- **WORK REQUEST**: Reproduce each record exactly, but exclude every picture.
*** SUPPLIED DATA ***
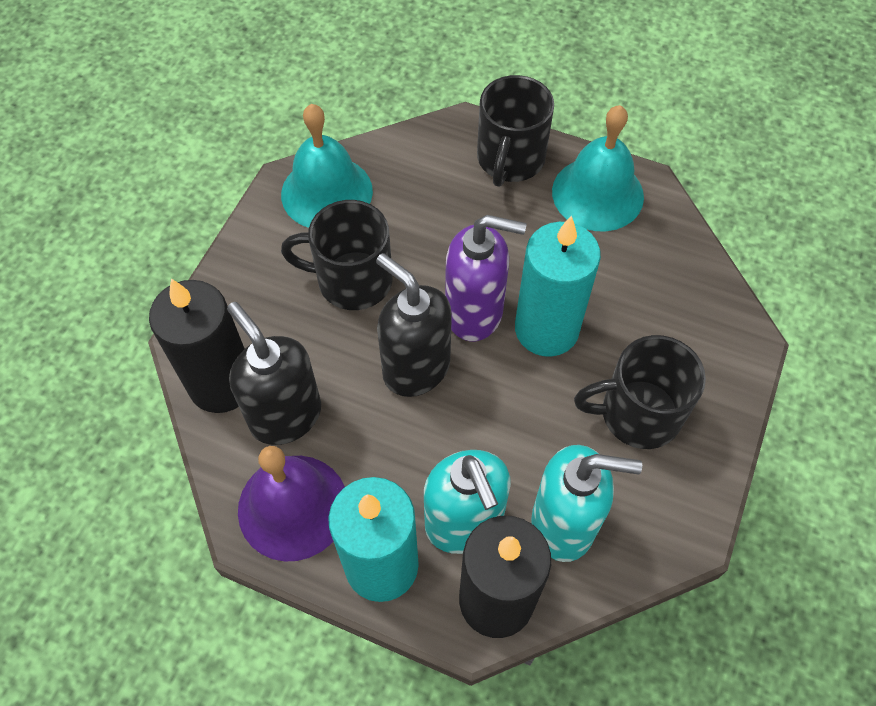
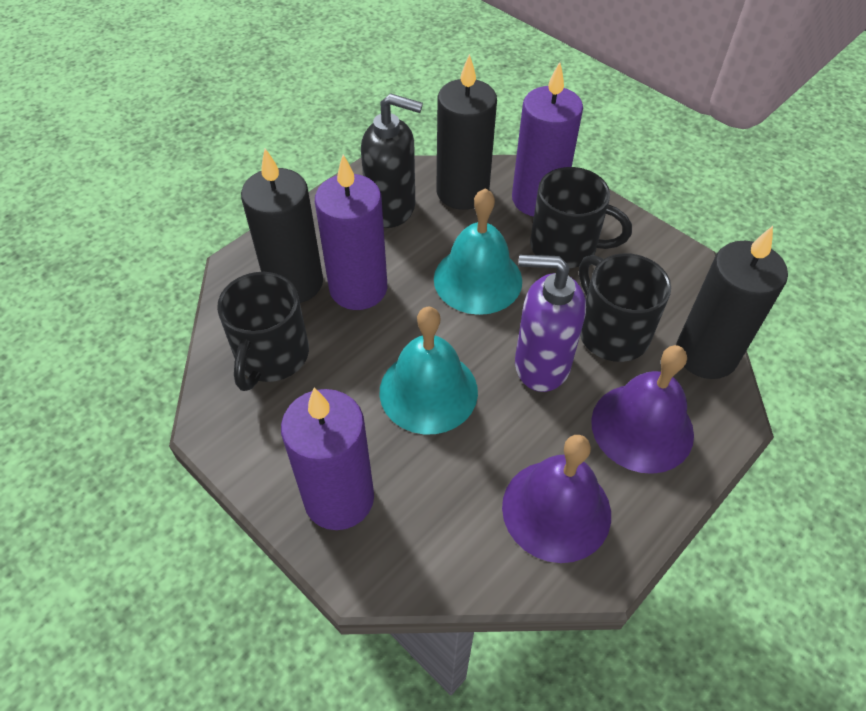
black candle: 2 -> 3
black soap dispenser: 2 -> 1
purple bell: 1 -> 2
purple candle: 0 -> 3
turquoise candle: 2 -> 0
turquoise soap dispenser: 2 -> 0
*** End of SUPPLIED DATA ***
- **EXERCISE ANSWER**:
black candle: 2 -> 3
black soap dispenser: 2 -> 1
purple bell: 1 -> 2
purple candle: 0 -> 3
turquoise candle: 2 -> 0
turquoise soap dispenser: 2 -> 0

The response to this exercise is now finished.